▸ ASSIGNMENT
From the first line to the last, output the material exactly.

━━━━━━━━━━

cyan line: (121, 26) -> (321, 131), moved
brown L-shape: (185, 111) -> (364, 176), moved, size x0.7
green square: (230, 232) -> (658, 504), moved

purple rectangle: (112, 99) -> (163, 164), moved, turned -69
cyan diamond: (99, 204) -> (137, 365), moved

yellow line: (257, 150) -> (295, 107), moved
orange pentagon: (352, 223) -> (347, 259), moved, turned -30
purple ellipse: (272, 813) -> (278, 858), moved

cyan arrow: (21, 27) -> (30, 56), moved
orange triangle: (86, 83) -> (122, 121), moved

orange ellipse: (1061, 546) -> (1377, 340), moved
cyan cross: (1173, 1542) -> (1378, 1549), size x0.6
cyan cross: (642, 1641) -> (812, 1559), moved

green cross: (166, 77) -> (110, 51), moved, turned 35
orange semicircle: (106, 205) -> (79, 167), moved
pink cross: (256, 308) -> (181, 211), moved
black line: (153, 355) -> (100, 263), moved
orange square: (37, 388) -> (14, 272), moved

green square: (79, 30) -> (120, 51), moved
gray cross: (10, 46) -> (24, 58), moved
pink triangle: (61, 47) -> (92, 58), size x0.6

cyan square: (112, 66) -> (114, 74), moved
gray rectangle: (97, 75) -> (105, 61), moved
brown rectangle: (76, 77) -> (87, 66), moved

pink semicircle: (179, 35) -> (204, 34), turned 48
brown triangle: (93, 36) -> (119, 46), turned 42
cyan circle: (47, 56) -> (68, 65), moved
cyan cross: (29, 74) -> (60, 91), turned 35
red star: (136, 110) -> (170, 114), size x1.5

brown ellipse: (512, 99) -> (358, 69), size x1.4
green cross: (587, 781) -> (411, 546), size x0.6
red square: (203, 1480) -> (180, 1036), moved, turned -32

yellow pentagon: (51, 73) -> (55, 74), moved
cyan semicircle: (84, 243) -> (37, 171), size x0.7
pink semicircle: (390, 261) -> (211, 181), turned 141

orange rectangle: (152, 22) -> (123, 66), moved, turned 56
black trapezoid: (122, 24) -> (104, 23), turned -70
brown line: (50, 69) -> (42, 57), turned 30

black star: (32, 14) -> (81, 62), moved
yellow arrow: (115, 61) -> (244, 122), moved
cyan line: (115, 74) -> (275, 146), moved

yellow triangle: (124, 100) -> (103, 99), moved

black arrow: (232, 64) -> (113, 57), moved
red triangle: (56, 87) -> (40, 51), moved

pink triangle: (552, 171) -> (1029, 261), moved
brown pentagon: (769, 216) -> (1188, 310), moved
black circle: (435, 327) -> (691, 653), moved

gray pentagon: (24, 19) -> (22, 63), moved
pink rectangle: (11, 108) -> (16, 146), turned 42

━━━━━━━━━━

▸ ANSWER FOR THE TASK
cyan line: (121, 26) -> (321, 131), moved
brown L-shape: (185, 111) -> (364, 176), moved, size x0.7
green square: (230, 232) -> (658, 504), moved

purple rectangle: (112, 99) -> (163, 164), moved, turned -69
cyan diamond: (99, 204) -> (137, 365), moved

yellow line: (257, 150) -> (295, 107), moved
orange pentagon: (352, 223) -> (347, 259), moved, turned -30
purple ellipse: (272, 813) -> (278, 858), moved

cyan arrow: (21, 27) -> (30, 56), moved
orange triangle: (86, 83) -> (122, 121), moved

orange ellipse: (1061, 546) -> (1377, 340), moved
cyan cross: (1173, 1542) -> (1378, 1549), size x0.6
cyan cross: (642, 1641) -> (812, 1559), moved

green cross: (166, 77) -> (110, 51), moved, turned 35
orange semicircle: (106, 205) -> (79, 167), moved
pink cross: (256, 308) -> (181, 211), moved
black line: (153, 355) -> (100, 263), moved
orange square: (37, 388) -> (14, 272), moved

green square: (79, 30) -> (120, 51), moved
gray cross: (10, 46) -> (24, 58), moved
pink triangle: (61, 47) -> (92, 58), size x0.6

cyan square: (112, 66) -> (114, 74), moved
gray rectangle: (97, 75) -> (105, 61), moved
brown rectangle: (76, 77) -> (87, 66), moved

pink semicircle: (179, 35) -> (204, 34), turned 48
brown triangle: (93, 36) -> (119, 46), turned 42
cyan circle: (47, 56) -> (68, 65), moved
cyan cross: (29, 74) -> (60, 91), turned 35
red star: (136, 110) -> (170, 114), size x1.5

brown ellipse: (512, 99) -> (358, 69), size x1.4
green cross: (587, 781) -> (411, 546), size x0.6
red square: (203, 1480) -> (180, 1036), moved, turned -32

yellow pentagon: (51, 73) -> (55, 74), moved
cyan semicircle: (84, 243) -> (37, 171), size x0.7
pink semicircle: (390, 261) -> (211, 181), turned 141

orange rectangle: (152, 22) -> (123, 66), moved, turned 56
black trapezoid: (122, 24) -> (104, 23), turned -70
brown line: (50, 69) -> (42, 57), turned 30

black star: (32, 14) -> (81, 62), moved
yellow arrow: (115, 61) -> (244, 122), moved
cyan line: (115, 74) -> (275, 146), moved

yellow triangle: (124, 100) -> (103, 99), moved

black arrow: (232, 64) -> (113, 57), moved
red triangle: (56, 87) -> (40, 51), moved

pink triangle: (552, 171) -> (1029, 261), moved
brown pentagon: (769, 216) -> (1188, 310), moved
black circle: (435, 327) -> (691, 653), moved

gray pentagon: (24, 19) -> (22, 63), moved
pink rectangle: (11, 108) -> (16, 146), turned 42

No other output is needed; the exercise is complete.